*ASSIGNMENT*:
From the records below, copy out exactly the lines from the one containing "camera: 55 degrees right, 15 degrees down" to the one containing "(204, 432) = (268, 315): none", both included. Add nothing else.

-------------------------

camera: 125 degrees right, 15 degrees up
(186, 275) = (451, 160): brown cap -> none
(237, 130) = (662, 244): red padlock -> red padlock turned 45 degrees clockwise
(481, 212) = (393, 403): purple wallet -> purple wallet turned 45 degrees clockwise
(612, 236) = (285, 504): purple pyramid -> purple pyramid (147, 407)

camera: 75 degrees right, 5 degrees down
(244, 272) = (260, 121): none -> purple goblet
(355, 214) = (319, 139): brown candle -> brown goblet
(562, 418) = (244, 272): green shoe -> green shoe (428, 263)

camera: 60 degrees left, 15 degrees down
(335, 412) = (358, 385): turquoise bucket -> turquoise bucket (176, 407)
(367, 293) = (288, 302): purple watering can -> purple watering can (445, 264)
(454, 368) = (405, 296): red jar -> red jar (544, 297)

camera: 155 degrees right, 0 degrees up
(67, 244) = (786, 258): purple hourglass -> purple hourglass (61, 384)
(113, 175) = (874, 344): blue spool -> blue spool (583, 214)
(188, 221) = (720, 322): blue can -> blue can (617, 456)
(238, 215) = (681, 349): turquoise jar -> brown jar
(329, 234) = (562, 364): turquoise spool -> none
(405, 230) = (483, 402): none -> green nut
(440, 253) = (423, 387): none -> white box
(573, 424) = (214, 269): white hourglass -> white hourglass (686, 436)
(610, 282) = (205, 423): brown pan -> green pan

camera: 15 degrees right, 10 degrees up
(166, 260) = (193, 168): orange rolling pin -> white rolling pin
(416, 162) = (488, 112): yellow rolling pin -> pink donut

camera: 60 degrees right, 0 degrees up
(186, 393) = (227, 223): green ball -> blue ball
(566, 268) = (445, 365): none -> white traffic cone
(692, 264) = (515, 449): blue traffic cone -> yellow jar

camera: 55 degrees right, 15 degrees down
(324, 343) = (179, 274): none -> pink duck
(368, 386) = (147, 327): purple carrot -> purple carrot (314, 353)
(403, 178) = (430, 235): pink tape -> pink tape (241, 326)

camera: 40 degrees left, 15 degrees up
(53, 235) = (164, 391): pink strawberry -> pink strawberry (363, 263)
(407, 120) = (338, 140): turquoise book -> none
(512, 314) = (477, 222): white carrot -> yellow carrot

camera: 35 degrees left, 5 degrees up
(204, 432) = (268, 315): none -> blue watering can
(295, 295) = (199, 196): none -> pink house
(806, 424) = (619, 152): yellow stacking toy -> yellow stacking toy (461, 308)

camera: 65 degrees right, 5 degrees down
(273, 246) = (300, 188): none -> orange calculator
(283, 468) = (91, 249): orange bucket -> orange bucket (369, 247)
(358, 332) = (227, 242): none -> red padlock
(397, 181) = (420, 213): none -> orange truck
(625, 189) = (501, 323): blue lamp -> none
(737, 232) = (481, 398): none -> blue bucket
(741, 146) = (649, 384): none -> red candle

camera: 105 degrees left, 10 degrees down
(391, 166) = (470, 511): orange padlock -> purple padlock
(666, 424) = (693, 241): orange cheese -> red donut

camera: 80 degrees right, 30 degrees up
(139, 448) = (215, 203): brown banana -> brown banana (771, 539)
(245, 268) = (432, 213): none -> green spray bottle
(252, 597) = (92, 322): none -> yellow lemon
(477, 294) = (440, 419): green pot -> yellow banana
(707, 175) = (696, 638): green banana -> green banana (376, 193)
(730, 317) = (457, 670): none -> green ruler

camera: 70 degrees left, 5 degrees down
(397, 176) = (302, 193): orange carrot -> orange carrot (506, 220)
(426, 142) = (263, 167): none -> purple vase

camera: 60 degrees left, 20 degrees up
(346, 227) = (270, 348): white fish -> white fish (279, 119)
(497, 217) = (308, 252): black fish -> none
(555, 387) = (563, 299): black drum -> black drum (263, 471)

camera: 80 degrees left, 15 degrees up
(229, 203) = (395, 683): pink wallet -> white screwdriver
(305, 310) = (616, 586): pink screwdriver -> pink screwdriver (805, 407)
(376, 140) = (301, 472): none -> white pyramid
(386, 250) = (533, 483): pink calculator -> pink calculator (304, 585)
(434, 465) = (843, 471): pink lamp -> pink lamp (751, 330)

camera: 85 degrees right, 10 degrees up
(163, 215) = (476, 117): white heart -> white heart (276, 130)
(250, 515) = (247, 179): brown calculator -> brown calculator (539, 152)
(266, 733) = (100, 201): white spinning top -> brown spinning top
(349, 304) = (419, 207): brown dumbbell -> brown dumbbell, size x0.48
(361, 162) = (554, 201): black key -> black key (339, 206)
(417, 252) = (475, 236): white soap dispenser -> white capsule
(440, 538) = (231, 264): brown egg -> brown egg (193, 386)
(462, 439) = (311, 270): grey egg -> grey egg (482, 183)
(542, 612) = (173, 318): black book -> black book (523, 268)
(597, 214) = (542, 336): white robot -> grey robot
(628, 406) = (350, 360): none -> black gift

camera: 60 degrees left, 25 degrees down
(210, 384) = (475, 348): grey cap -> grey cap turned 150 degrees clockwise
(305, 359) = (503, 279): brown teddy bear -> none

-------------------------

*ANSWER SPACE*:
camera: 55 degrees right, 15 degrees down
(324, 343) = (179, 274): none -> pink duck
(368, 386) = (147, 327): purple carrot -> purple carrot (314, 353)
(403, 178) = (430, 235): pink tape -> pink tape (241, 326)

camera: 40 degrees left, 15 degrees up
(53, 235) = (164, 391): pink strawberry -> pink strawberry (363, 263)
(407, 120) = (338, 140): turquoise book -> none
(512, 314) = (477, 222): white carrot -> yellow carrot

camera: 35 degrees left, 5 degrees up
(204, 432) = (268, 315): none -> blue watering can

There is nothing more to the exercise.